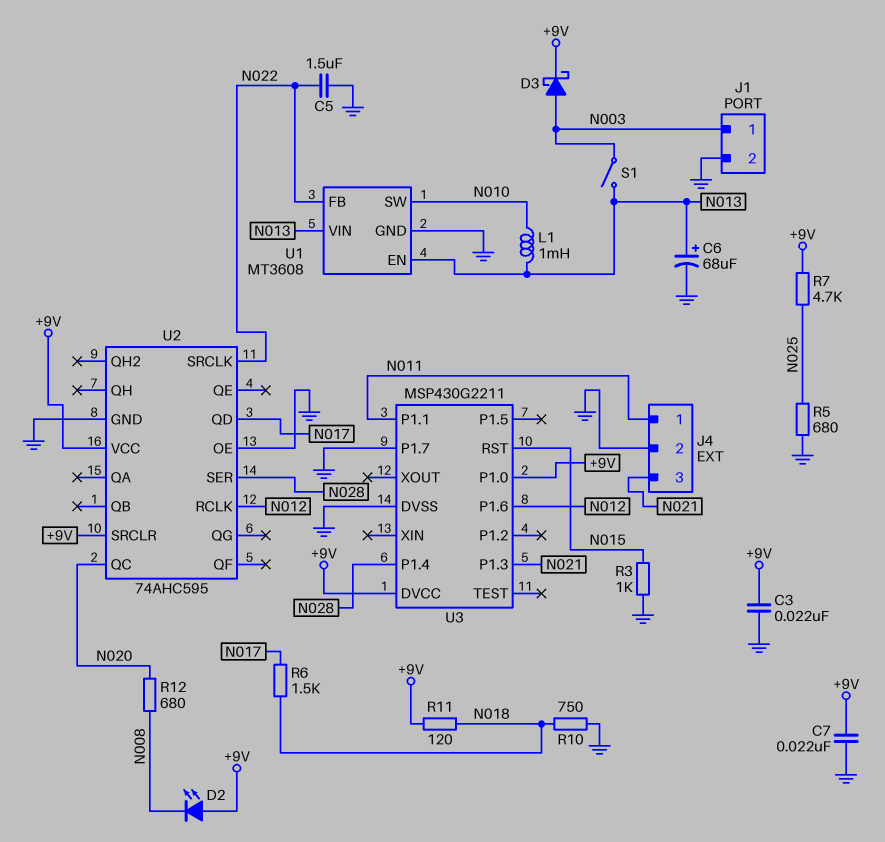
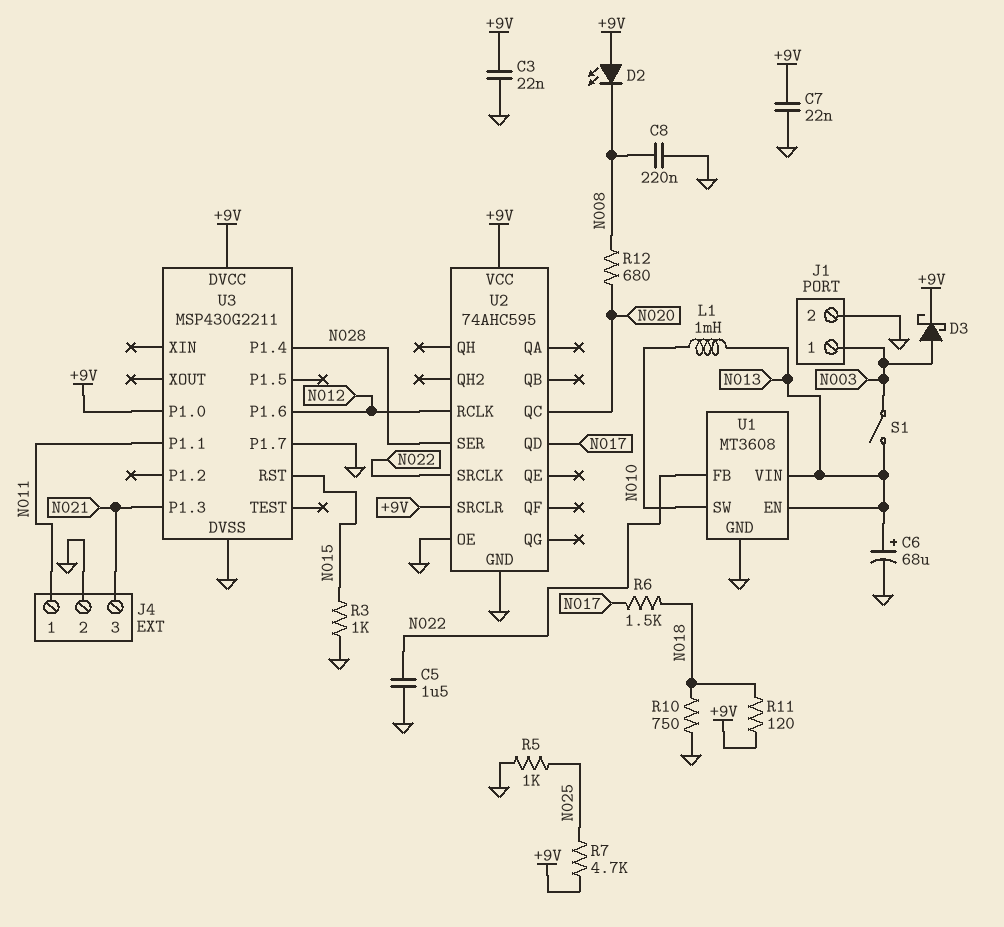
C8: none -> 220nF (GND, N008)
R5: 680 (GND, N025) -> 1k (GND, N025)

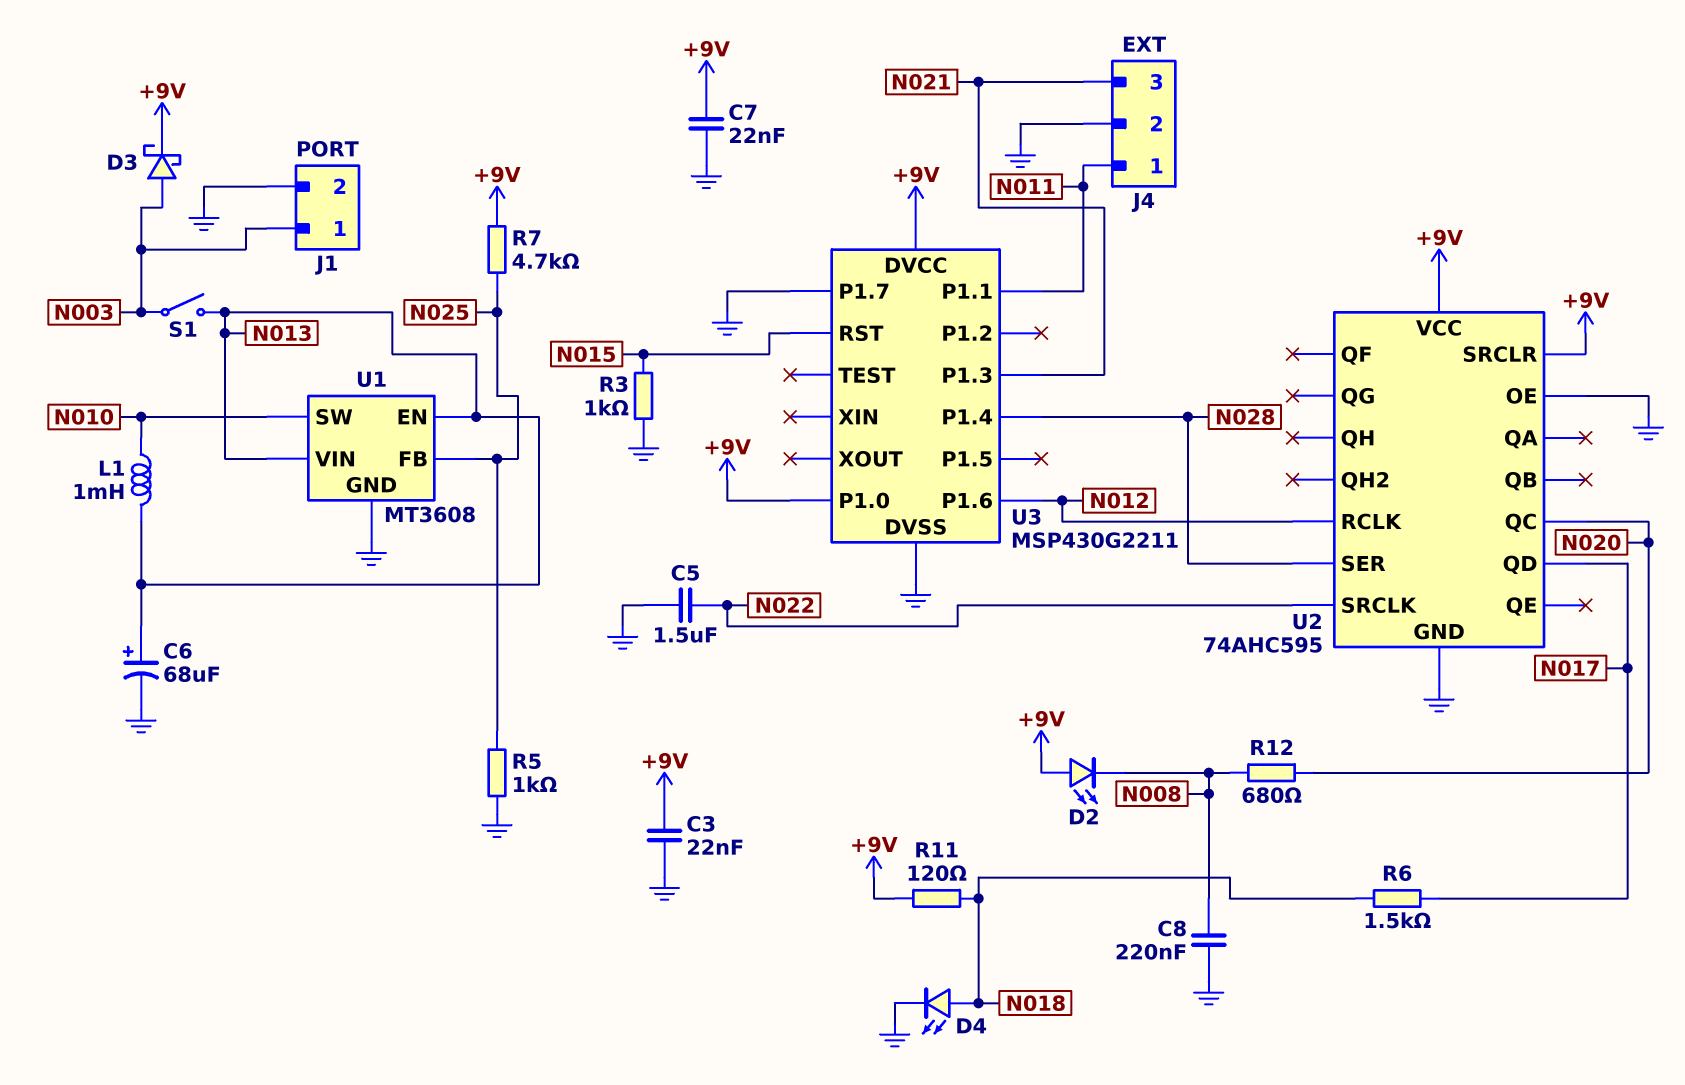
D4: none -> LED (A N018, K GND)
R10: 750 (GND, N018) -> none
U1 pin FB: N022 -> N025

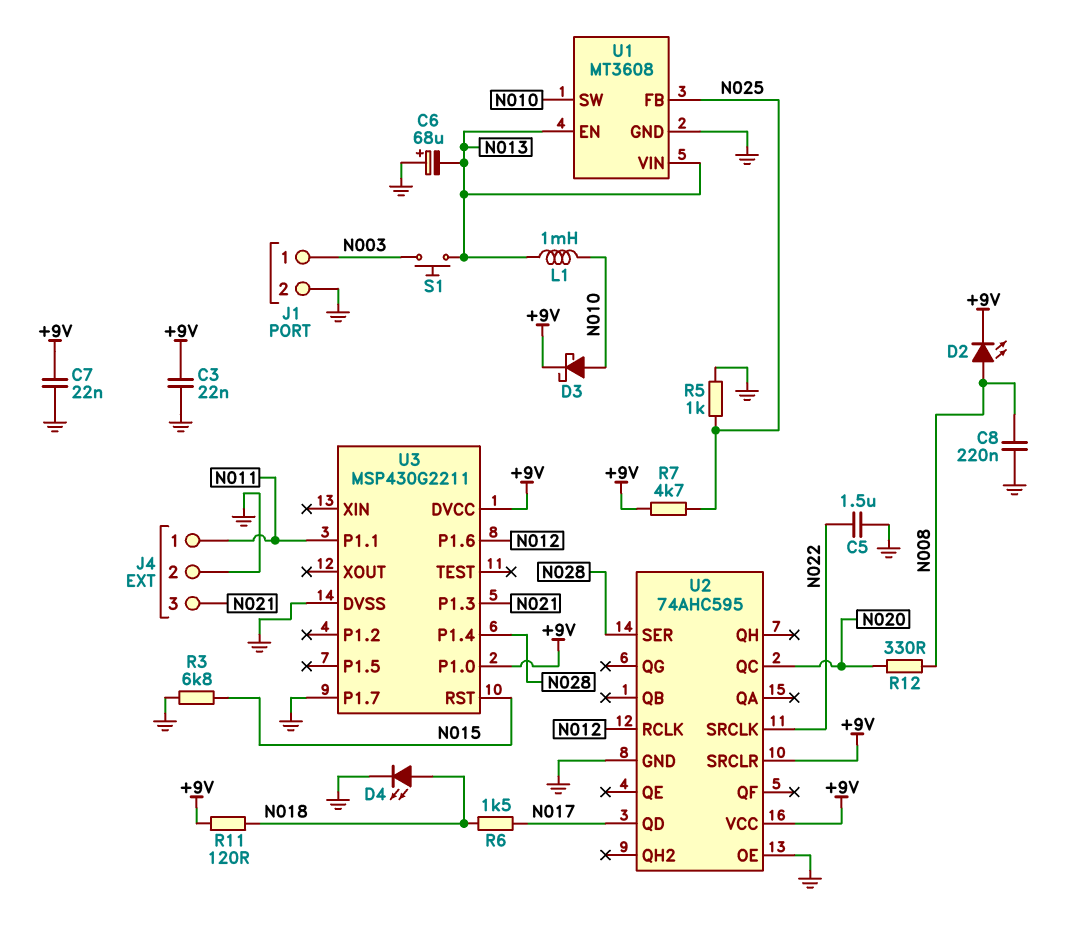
C6: 68uF (plus N013, minus GND) -> 68uF (plus GND, minus N013)
D2: LED (A +9V, K N008) -> LED (A N008, K +9V)
D3: schottky (A N003, K +9V) -> schottky (A N010, K +9V)
R3: 1k (GND, N015) -> 6.8k (GND, N015)
R12: 680 (N008, N020) -> 330 (N008, N020)
S1: switch (N003, N013) -> button (N003, N013)

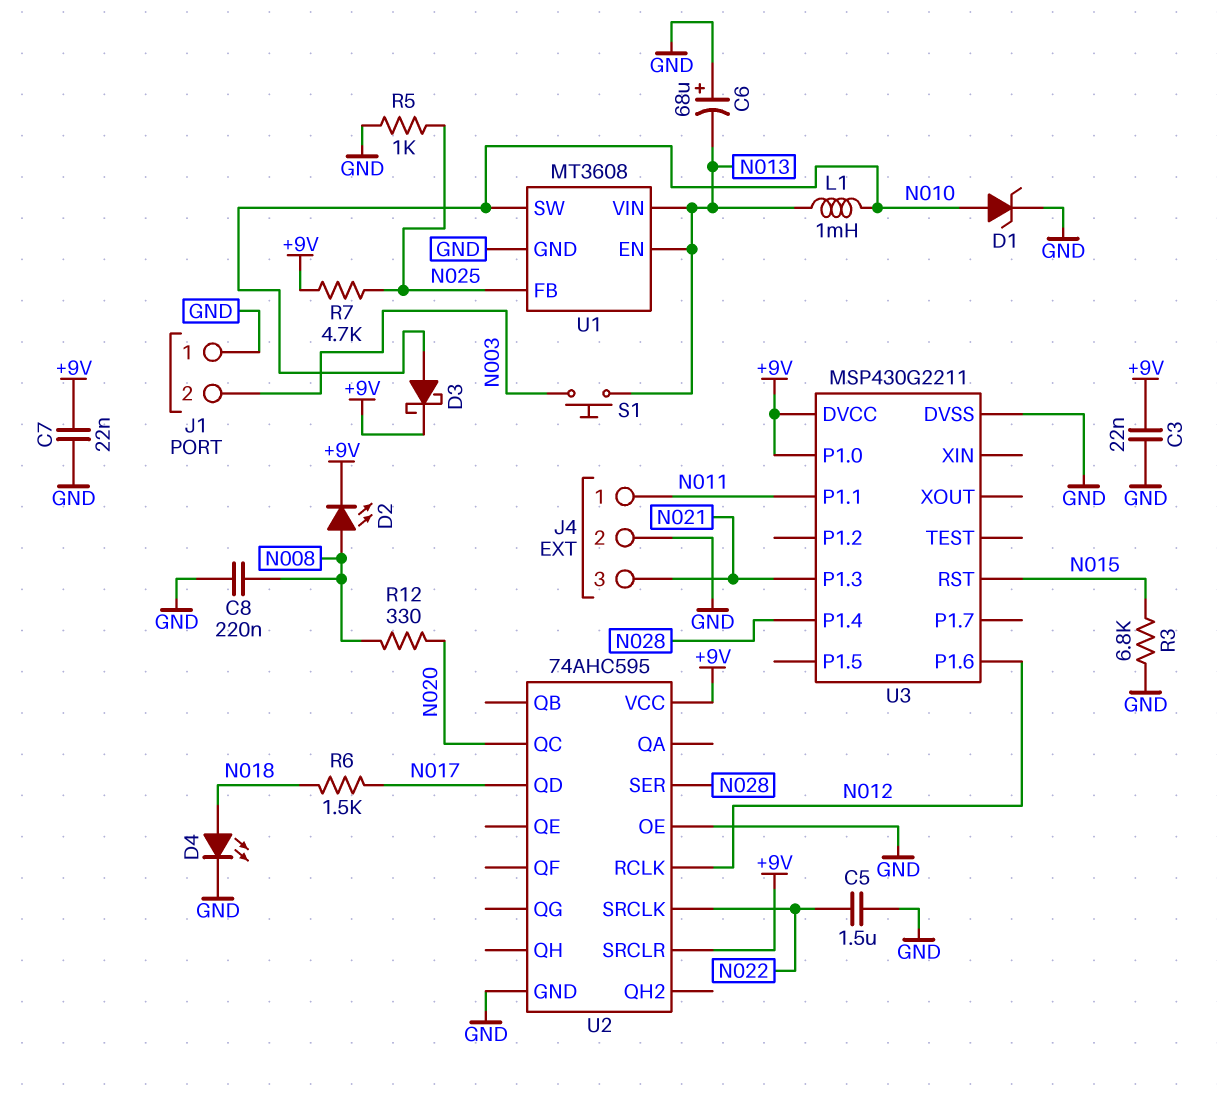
D1: none -> zener (A N010, K GND)
J1 pin 1: N003 -> GND
J1 pin 2: GND -> N003
R11: 120 (+9V, N018) -> none
U3 pin P1.7: GND -> none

========================

_Your goal_
Retype the data in full. Images do not go in the copy.

_Response area_
C8: none -> 220nF (GND, N008)
R5: 680 (GND, N025) -> 1k (GND, N025)

D4: none -> LED (A N018, K GND)
R10: 750 (GND, N018) -> none
U1 pin FB: N022 -> N025

C6: 68uF (plus N013, minus GND) -> 68uF (plus GND, minus N013)
D2: LED (A +9V, K N008) -> LED (A N008, K +9V)
D3: schottky (A N003, K +9V) -> schottky (A N010, K +9V)
R3: 1k (GND, N015) -> 6.8k (GND, N015)
R12: 680 (N008, N020) -> 330 (N008, N020)
S1: switch (N003, N013) -> button (N003, N013)

D1: none -> zener (A N010, K GND)
J1 pin 1: N003 -> GND
J1 pin 2: GND -> N003
R11: 120 (+9V, N018) -> none
U3 pin P1.7: GND -> none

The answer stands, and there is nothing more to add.